__Data supplied__.
+++

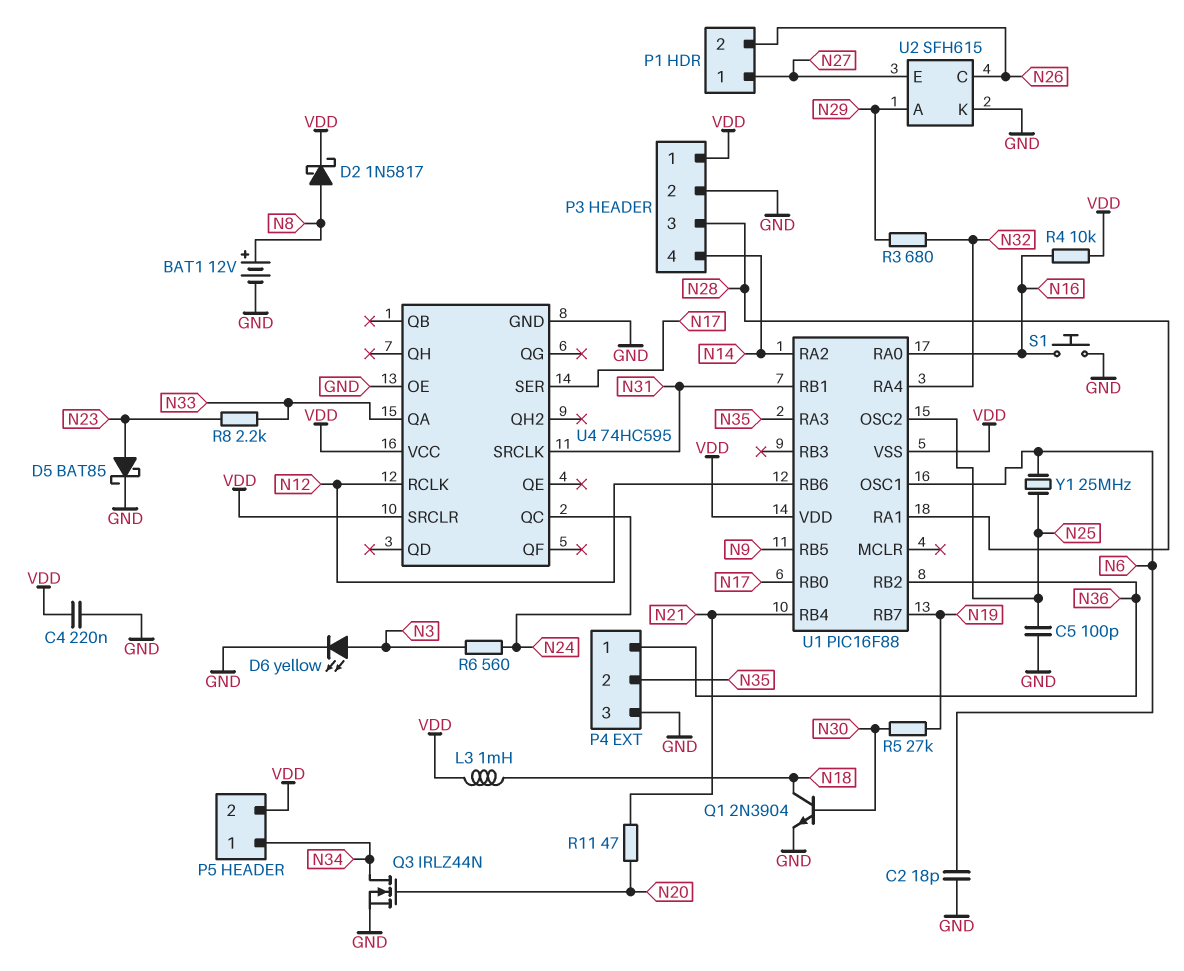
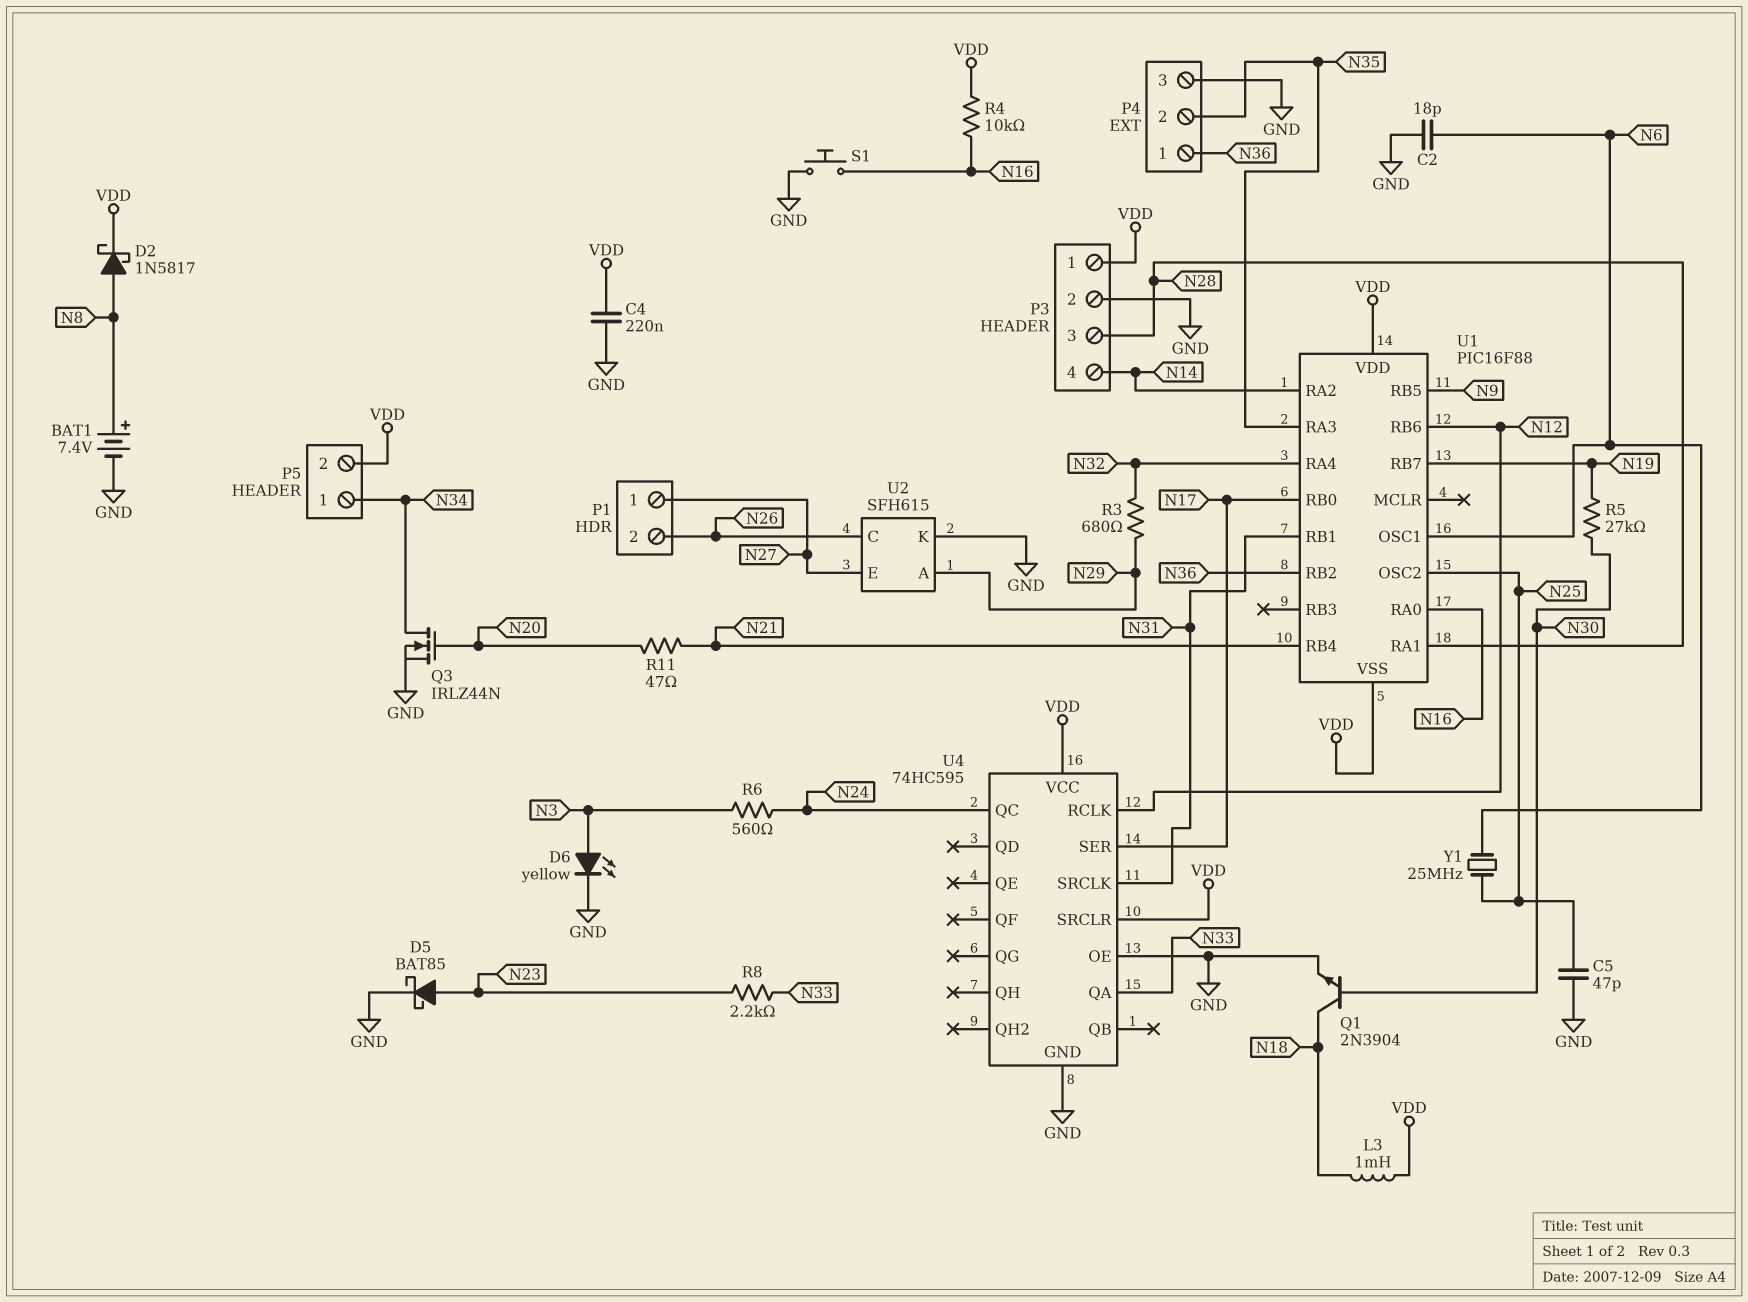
BAT1: 12V (plus N8, minus GND) -> 7.4V (plus N8, minus GND)
C5: 100pF (GND, N25) -> 47pF (GND, N25)

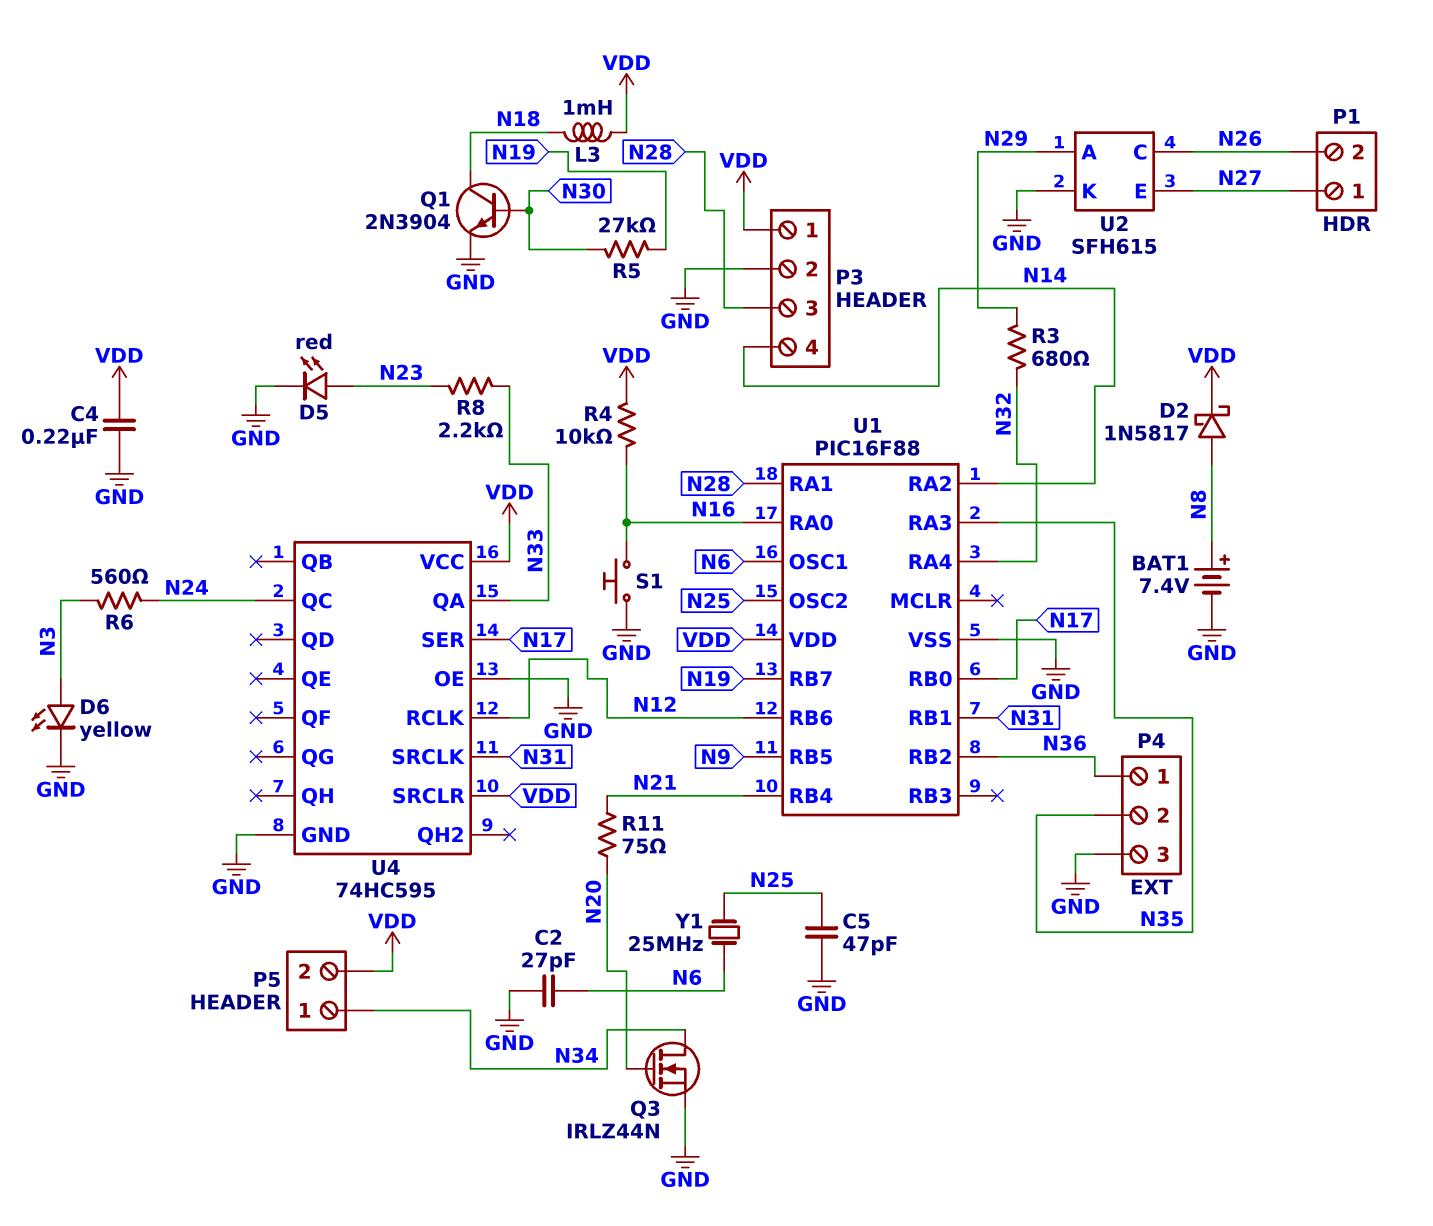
C2: 18pF (GND, N6) -> 27pF (GND, N6)
D5: schottky BAT85 (A N23, K GND) -> LED red (A N23, K GND)
R11: 47 (N20, N21) -> 75 (N20, N21)
U1 pin VSS: VDD -> GND

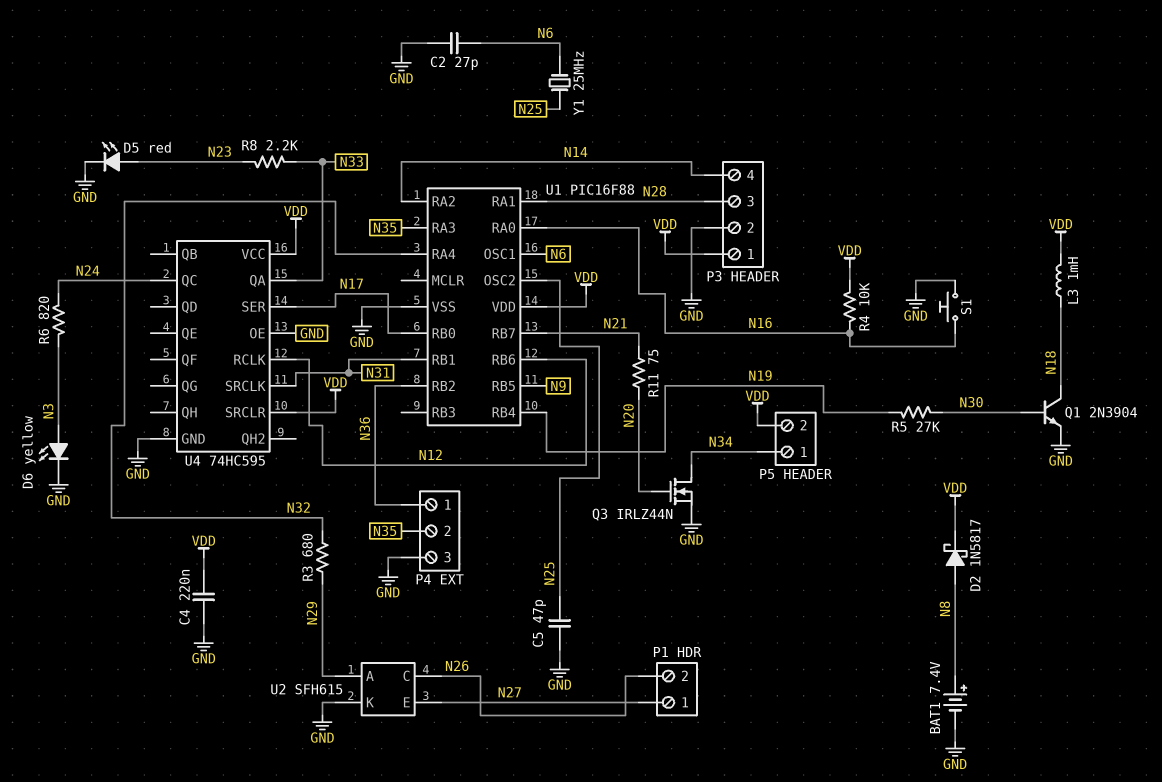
R6: 560 (N3, N24) -> 820 (N3, N24)
U1 pin RB4: N21 -> N19
U1 pin RB7: N19 -> N21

+++

__Task__. Please write out, exactly as they appear, the lines from the line containing "R6: 560 (N3, N24) -> 820 (N3, N24)" through the last line of the records above, both included.

__Task answer__.
R6: 560 (N3, N24) -> 820 (N3, N24)
U1 pin RB4: N21 -> N19
U1 pin RB7: N19 -> N21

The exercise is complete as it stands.